● ACTIVITY
Across the listing below, state how many lines hold the string "purple"; write nothing but that number.

● RECORDS TO USE
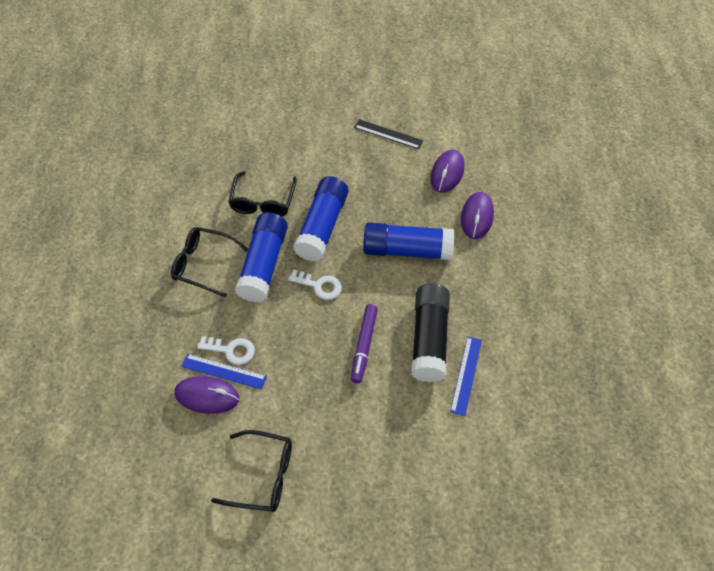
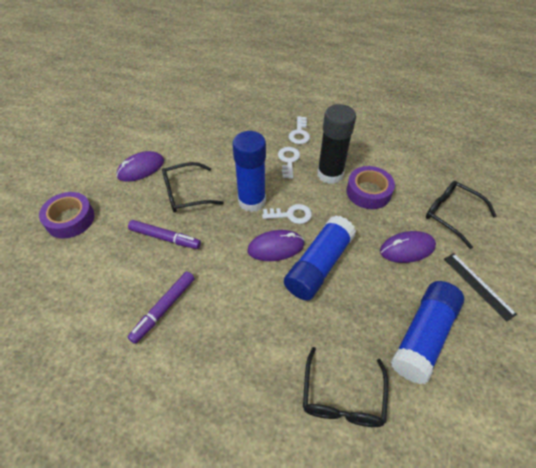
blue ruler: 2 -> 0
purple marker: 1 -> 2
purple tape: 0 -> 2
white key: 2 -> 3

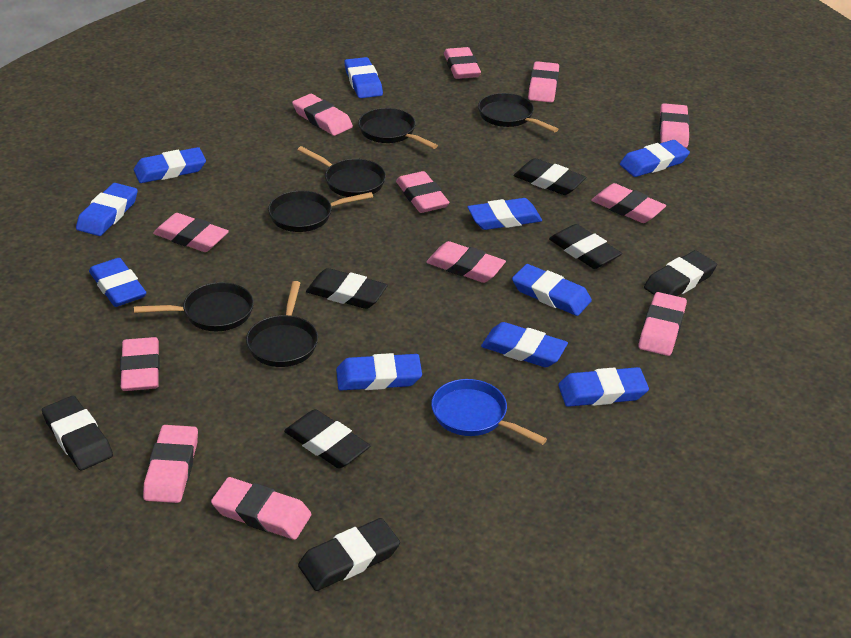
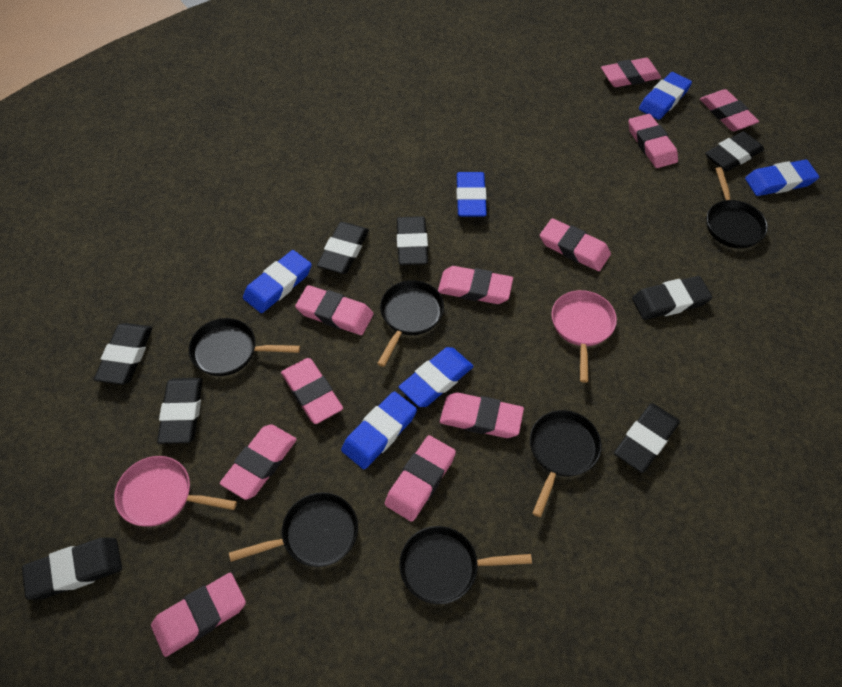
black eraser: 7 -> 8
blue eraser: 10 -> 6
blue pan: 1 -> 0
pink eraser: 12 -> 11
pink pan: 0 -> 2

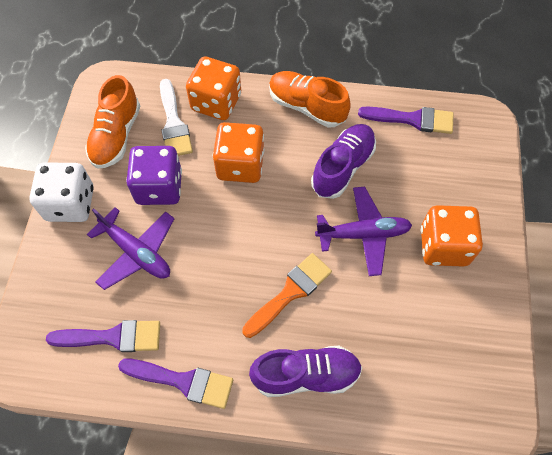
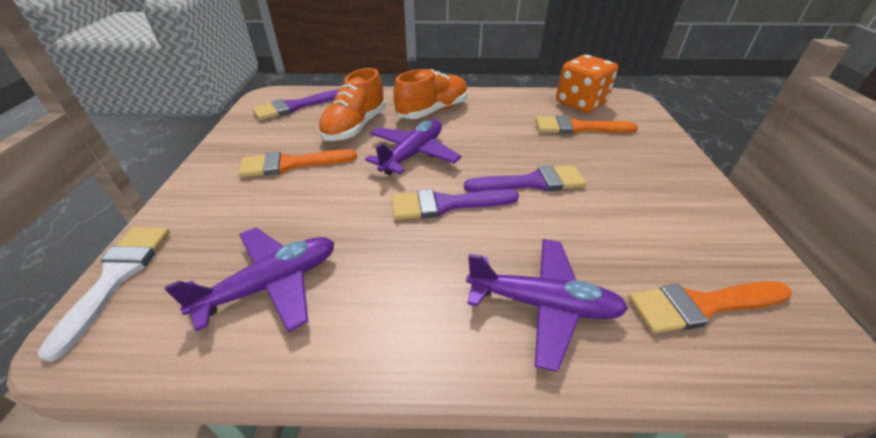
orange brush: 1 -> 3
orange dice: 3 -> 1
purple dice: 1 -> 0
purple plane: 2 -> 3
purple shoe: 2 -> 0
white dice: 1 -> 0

● EXERCISE RESULT
5